* _Problem to solve_:
Write out each entry below exactly. Do not include the images.

[Detected change data]
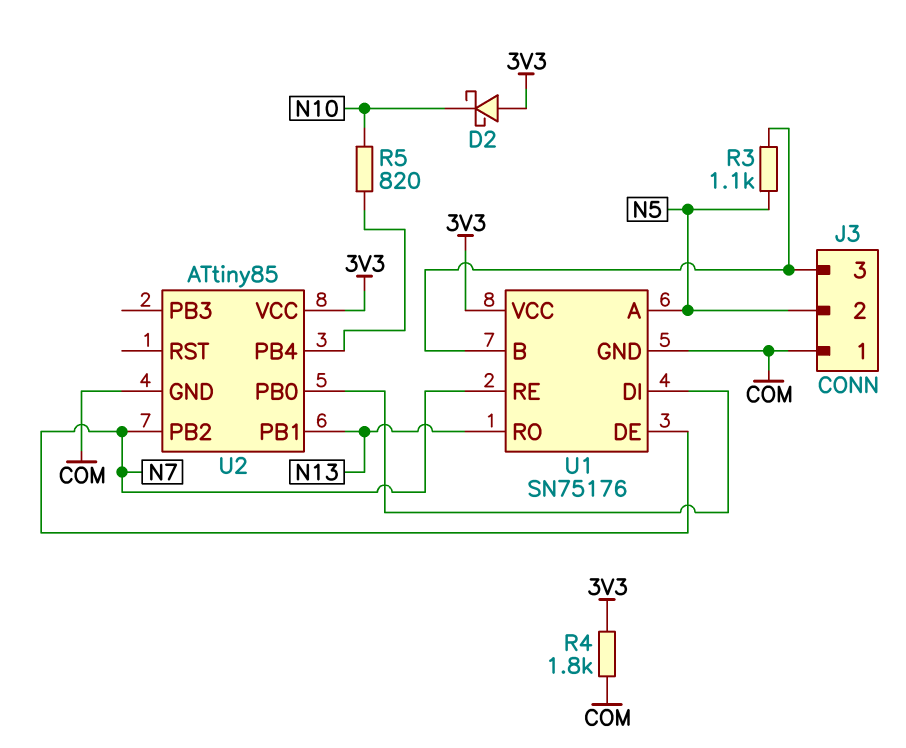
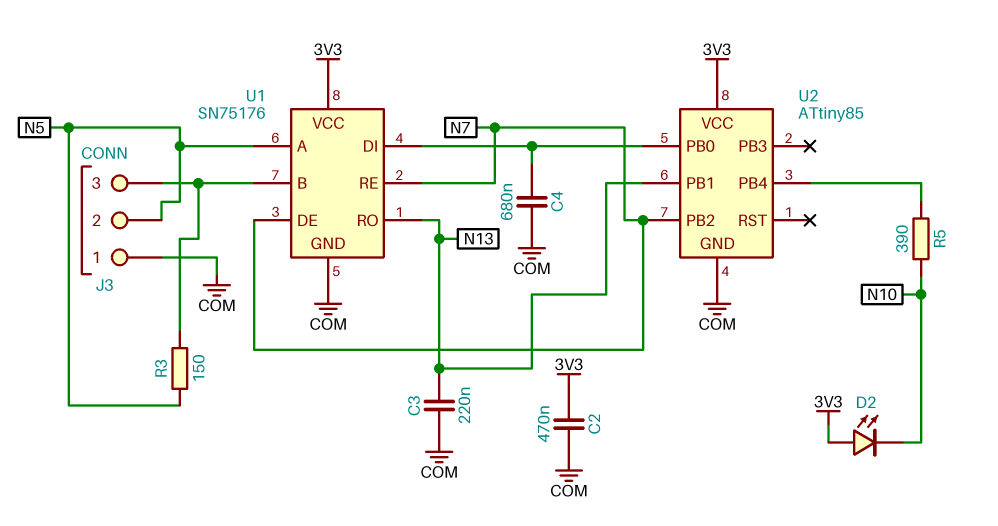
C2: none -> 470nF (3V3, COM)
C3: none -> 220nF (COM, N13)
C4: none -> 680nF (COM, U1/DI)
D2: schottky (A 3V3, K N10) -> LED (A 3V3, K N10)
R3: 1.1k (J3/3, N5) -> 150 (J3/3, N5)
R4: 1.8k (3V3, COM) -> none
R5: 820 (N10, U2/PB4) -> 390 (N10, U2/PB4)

* _Result of the task_:
C2: none -> 470nF (3V3, COM)
C3: none -> 220nF (COM, N13)
C4: none -> 680nF (COM, U1/DI)
D2: schottky (A 3V3, K N10) -> LED (A 3V3, K N10)
R3: 1.1k (J3/3, N5) -> 150 (J3/3, N5)
R4: 1.8k (3V3, COM) -> none
R5: 820 (N10, U2/PB4) -> 390 (N10, U2/PB4)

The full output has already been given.